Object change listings
== Segment start ==

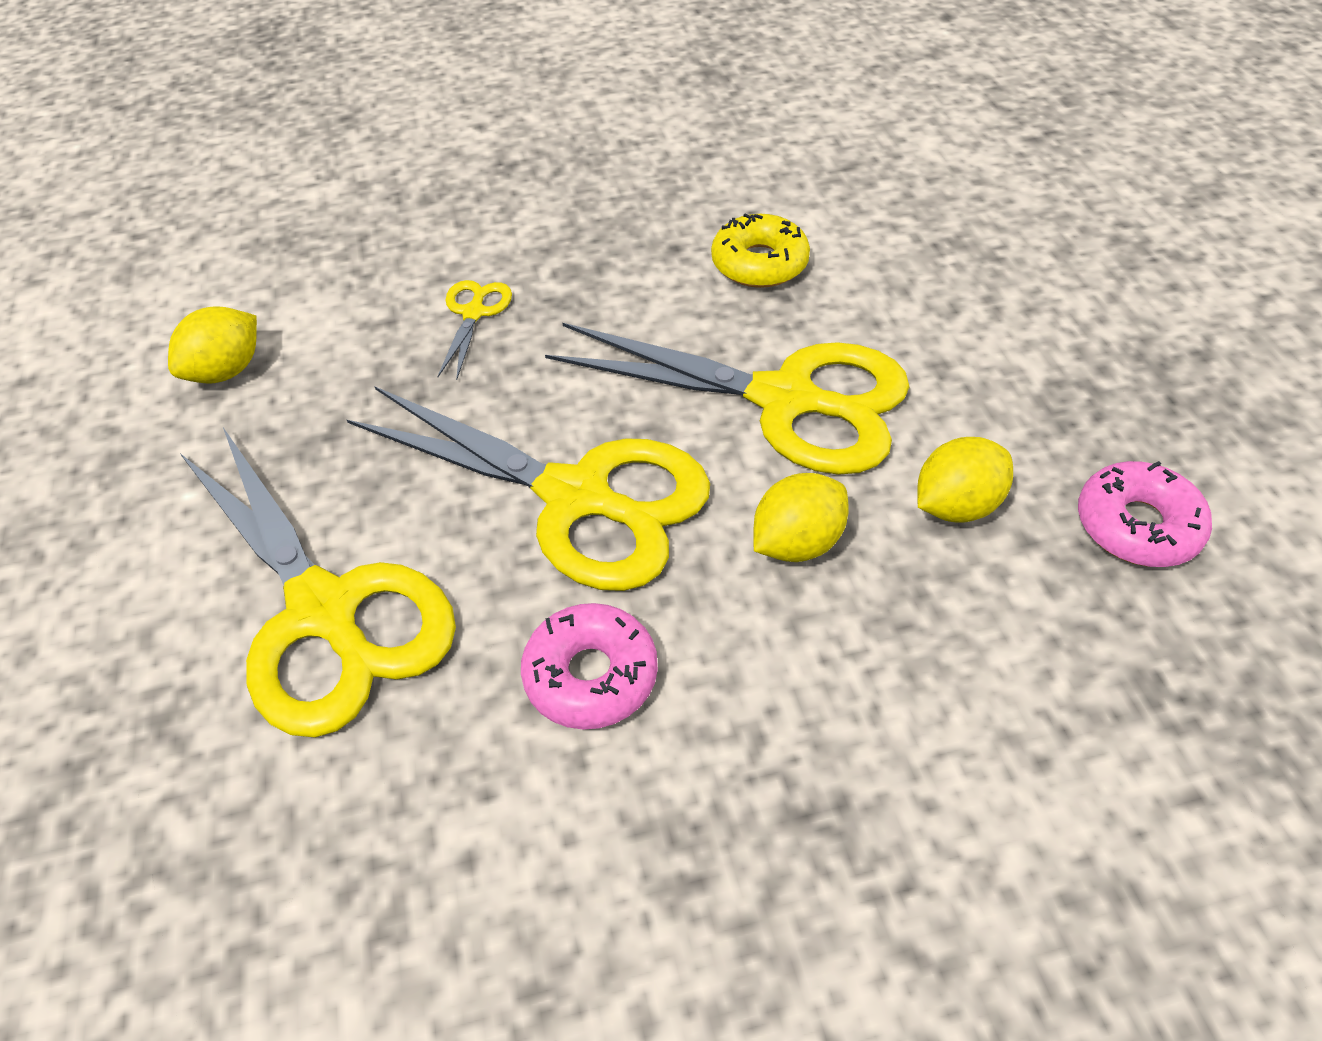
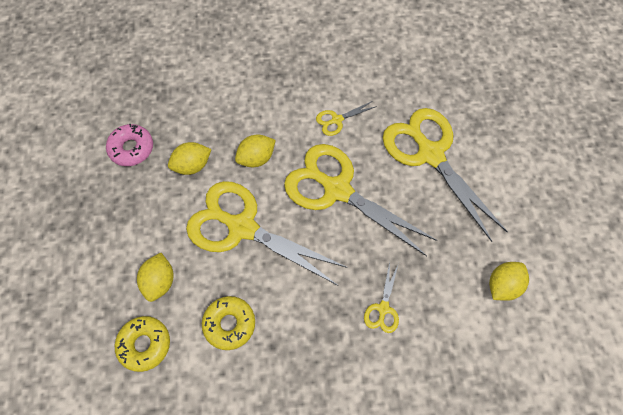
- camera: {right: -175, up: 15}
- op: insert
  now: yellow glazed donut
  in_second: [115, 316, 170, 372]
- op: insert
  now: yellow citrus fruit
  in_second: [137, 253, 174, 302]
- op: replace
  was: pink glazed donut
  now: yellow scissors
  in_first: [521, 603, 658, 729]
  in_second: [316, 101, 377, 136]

== Segment end ==

- [ABOUT THIS EXERCISE] Would you return, unchanged, the lines from the one containing "was: pink glazed donut" through the end of the entries?

- [SOLUTION]
  was: pink glazed donut
  now: yellow scissors
  in_first: [521, 603, 658, 729]
  in_second: [316, 101, 377, 136]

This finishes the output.